- _INPUT MATERIAL_:
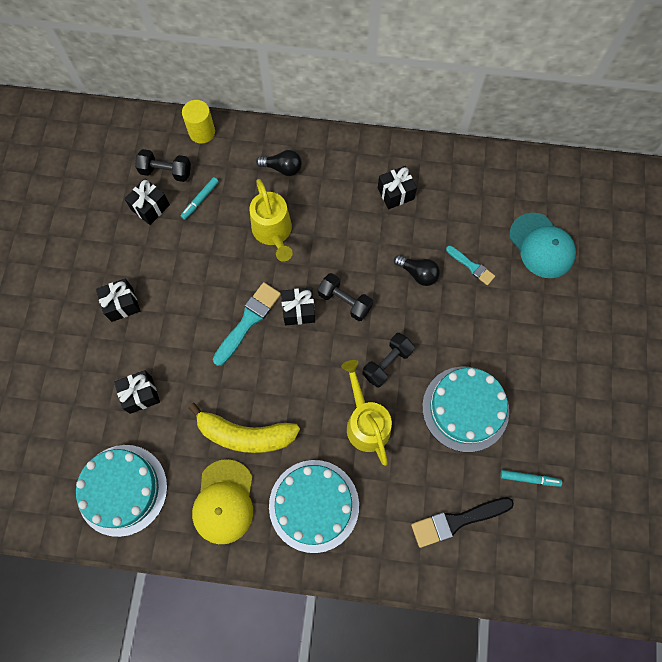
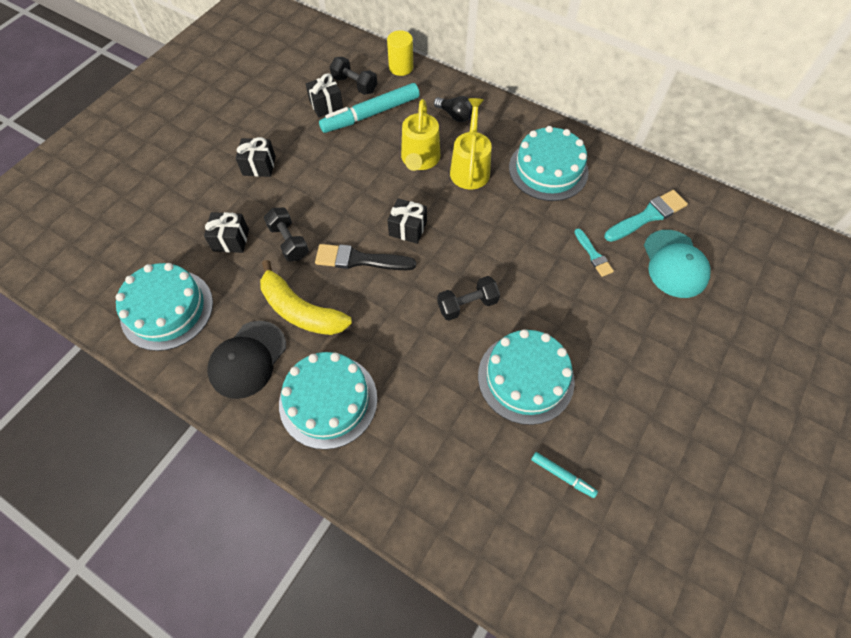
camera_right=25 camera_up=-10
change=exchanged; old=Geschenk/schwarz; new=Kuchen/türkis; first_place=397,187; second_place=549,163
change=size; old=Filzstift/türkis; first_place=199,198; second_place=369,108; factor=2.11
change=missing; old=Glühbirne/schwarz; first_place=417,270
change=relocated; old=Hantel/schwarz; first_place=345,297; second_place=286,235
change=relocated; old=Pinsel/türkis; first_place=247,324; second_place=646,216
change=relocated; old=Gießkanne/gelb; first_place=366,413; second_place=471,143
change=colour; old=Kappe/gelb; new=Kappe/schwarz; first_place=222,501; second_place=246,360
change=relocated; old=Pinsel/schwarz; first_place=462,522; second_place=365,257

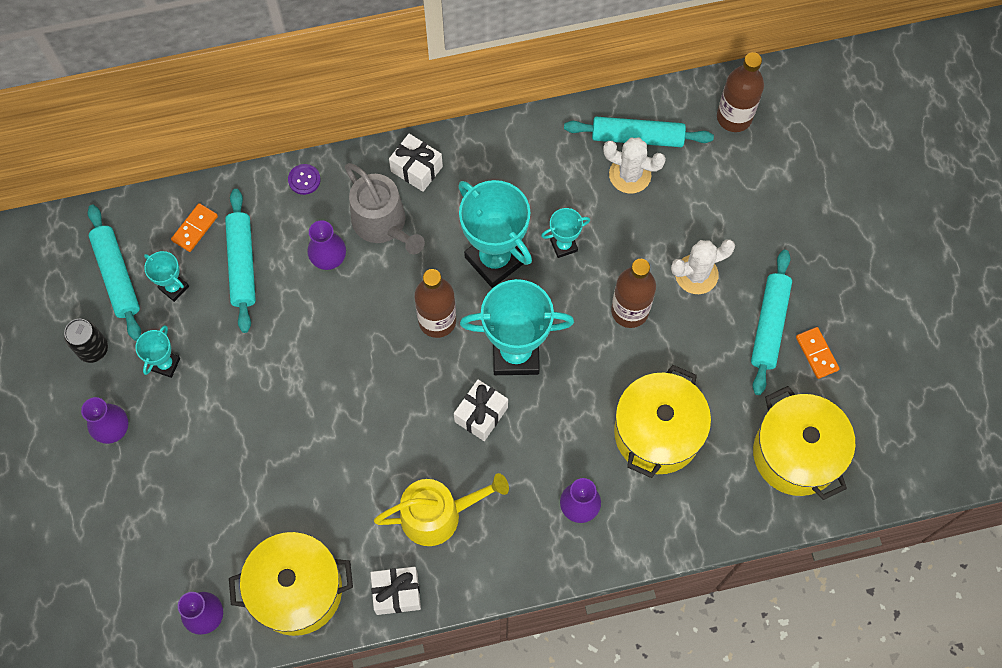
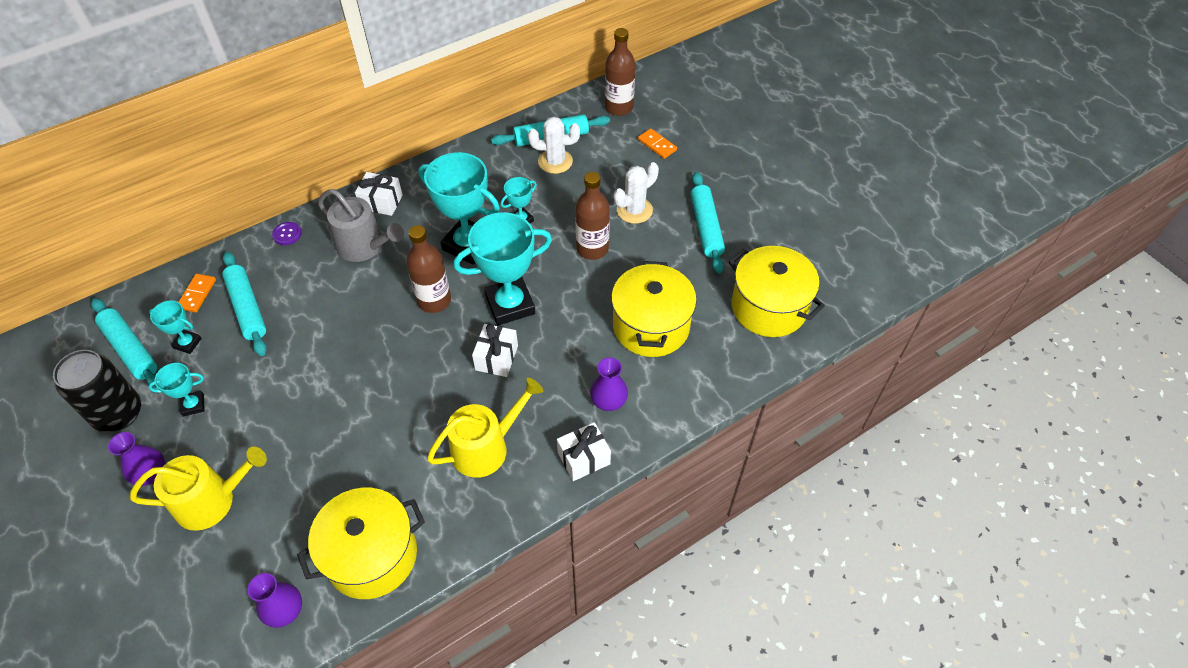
camera_right=-20 camera_up=-15
change=missing; old=Vase/lila; first_place=326,245
change=size; old=Dose/schwarz; first_place=86,341; second_place=97,391; factor=1.65
change=spun; old=Pokal/türkis; first_place=157,351; second_place=176,389; degrees=75
change=relocated; old=Dominostein/orange; first_place=818,353; second_place=657,143
change=relocated; old=Geschenk/weiß; first_place=396,591; second_place=584,451
change=appeared; new=Gießkanne/gelb; second_place=198,489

- _YOUR OBJECTIVE_: An exact copy of every entry, without pictures, should be your output.

- _EXERCISE ANSWER_:
camera_right=25 camera_up=-10
change=exchanged; old=Geschenk/schwarz; new=Kuchen/türkis; first_place=397,187; second_place=549,163
change=size; old=Filzstift/türkis; first_place=199,198; second_place=369,108; factor=2.11
change=missing; old=Glühbirne/schwarz; first_place=417,270
change=relocated; old=Hantel/schwarz; first_place=345,297; second_place=286,235
change=relocated; old=Pinsel/türkis; first_place=247,324; second_place=646,216
change=relocated; old=Gießkanne/gelb; first_place=366,413; second_place=471,143
change=colour; old=Kappe/gelb; new=Kappe/schwarz; first_place=222,501; second_place=246,360
change=relocated; old=Pinsel/schwarz; first_place=462,522; second_place=365,257

camera_right=-20 camera_up=-15
change=missing; old=Vase/lila; first_place=326,245
change=size; old=Dose/schwarz; first_place=86,341; second_place=97,391; factor=1.65
change=spun; old=Pokal/türkis; first_place=157,351; second_place=176,389; degrees=75
change=relocated; old=Dominostein/orange; first_place=818,353; second_place=657,143
change=relocated; old=Geschenk/weiß; first_place=396,591; second_place=584,451
change=appeared; new=Gießkanne/gelb; second_place=198,489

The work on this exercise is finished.